Collected data entries
+-------+

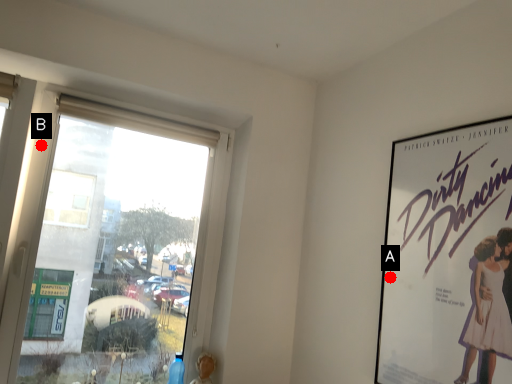
Question: Two points are circled on the image, labeled by A and B beside each circle. Which point is closer to the camera?

Choices:
 (A) A is closer
 (B) B is closer

Answer: (A)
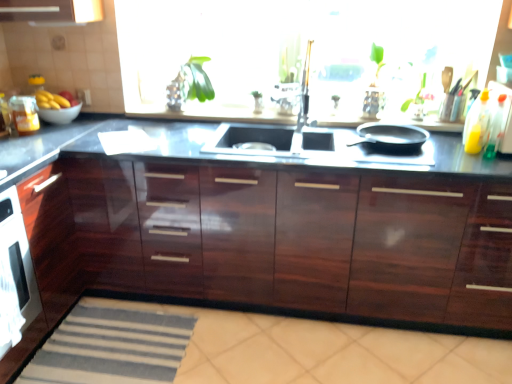
Question: Based on their positions, is transparent glass window at center located to the left or right of black matte frying pan at right?

Choices:
 (A) left
 (B) right

Answer: (A)

Question: From their relative heights in the image, would you say transparent glass window at center is taller or shorter than black matte frying pan at right?

Choices:
 (A) tall
 (B) short

Answer: (A)

Question: Estimate the real-world distances between objects in this image. Which object is farther from the transparent glass window at center?

Choices:
 (A) translucent plastic bottle at right, which is counted as the 1th bottle, starting from the front
 (B) white glossy bowl at upper left
 (C) yellow matte bananas at left
 (D) glossy black countertop at center
 (E) translucent plastic bottle at right, the first bottle when ordered from back to front

Answer: (C)

Question: Estimate the real-world distances between objects in this image. Which object is closer to the black matte frying pan at right?

Choices:
 (A) yellow matte bananas at left
 (B) glossy black countertop at center
 (C) translucent plastic bottle at right, positioned as the second bottle in front-to-back order
 (D) translucent plastic bottle at right, which is counted as the 1th bottle, starting from the front
 (E) transparent glass window at center

Answer: (C)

+-------+

Exercise brief
Write out every one of the lines above word for word, leaving out the pictures.

Solution to this problem
Question: Two points are circled on the image, labeled by A and B beside each circle. Which point is closer to the camera?

Choices:
 (A) A is closer
 (B) B is closer

Answer: (A)
Question: Based on their positions, is transparent glass window at center located to the left or right of black matte frying pan at right?

Choices:
 (A) left
 (B) right

Answer: (A)

Question: From their relative heights in the image, would you say transparent glass window at center is taller or shorter than black matte frying pan at right?

Choices:
 (A) tall
 (B) short

Answer: (A)

Question: Estimate the real-world distances between objects in this image. Which object is farther from the transparent glass window at center?

Choices:
 (A) translucent plastic bottle at right, which is counted as the 1th bottle, starting from the front
 (B) white glossy bowl at upper left
 (C) yellow matte bananas at left
 (D) glossy black countertop at center
 (E) translucent plastic bottle at right, the first bottle when ordered from back to front

Answer: (C)

Question: Estimate the real-world distances between objects in this image. Which object is closer to the black matte frying pan at right?

Choices:
 (A) yellow matte bananas at left
 (B) glossy black countertop at center
 (C) translucent plastic bottle at right, positioned as the second bottle in front-to-back order
 (D) translucent plastic bottle at right, which is counted as the 1th bottle, starting from the front
 (E) transparent glass window at center

Answer: (C)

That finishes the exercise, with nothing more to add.